-- START MATERIAL SUPPLIED --

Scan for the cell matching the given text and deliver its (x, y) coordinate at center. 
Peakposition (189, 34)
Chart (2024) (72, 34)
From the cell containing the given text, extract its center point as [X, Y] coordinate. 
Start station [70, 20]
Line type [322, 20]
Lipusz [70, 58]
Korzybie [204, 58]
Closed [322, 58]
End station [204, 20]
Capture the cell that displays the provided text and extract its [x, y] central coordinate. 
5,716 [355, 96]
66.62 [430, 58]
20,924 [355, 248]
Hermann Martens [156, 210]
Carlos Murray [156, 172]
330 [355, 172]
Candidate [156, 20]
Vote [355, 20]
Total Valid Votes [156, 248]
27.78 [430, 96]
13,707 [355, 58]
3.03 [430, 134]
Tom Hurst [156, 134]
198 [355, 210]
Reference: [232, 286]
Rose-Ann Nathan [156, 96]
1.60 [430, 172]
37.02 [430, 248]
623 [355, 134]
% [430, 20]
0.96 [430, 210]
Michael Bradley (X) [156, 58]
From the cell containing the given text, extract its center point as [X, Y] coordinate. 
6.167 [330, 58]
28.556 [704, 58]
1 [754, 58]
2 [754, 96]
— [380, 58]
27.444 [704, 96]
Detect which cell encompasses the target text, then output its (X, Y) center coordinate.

-- END MATERIAL SUPPLIED --
-- START MATERIAL SUPPLIED --

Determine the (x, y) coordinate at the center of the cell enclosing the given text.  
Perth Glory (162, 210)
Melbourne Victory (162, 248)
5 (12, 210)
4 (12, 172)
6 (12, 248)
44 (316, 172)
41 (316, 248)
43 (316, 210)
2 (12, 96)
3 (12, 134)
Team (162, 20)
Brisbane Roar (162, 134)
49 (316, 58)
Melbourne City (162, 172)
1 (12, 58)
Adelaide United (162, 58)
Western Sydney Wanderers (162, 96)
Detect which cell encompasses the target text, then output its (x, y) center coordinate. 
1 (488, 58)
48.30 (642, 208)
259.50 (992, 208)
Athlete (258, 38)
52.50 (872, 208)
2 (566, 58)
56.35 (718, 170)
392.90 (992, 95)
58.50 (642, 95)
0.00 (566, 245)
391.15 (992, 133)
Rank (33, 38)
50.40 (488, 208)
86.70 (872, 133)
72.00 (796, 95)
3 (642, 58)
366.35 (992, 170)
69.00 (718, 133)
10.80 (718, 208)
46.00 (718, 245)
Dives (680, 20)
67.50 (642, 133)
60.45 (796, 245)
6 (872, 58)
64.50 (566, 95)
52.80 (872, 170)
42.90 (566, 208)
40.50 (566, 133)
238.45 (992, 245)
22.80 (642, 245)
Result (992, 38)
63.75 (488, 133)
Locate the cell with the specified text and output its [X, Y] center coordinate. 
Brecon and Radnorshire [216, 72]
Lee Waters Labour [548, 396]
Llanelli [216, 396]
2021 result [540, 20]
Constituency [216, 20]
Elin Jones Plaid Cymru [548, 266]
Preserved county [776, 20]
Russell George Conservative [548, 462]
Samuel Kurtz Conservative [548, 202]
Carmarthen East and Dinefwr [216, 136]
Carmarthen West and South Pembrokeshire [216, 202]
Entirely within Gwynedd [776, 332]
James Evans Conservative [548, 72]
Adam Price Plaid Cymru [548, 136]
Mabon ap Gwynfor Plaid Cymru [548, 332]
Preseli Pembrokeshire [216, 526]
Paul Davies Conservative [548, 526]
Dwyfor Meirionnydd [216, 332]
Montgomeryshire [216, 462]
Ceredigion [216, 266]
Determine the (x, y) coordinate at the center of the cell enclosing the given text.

-- END MATERIAL SUPPLIED --

REQUIRED WORK
Tally the lines of data above that contain the string "station", treating uppercase and lowercase as different, and give only the number.

ANSWER FOR THE TASK
2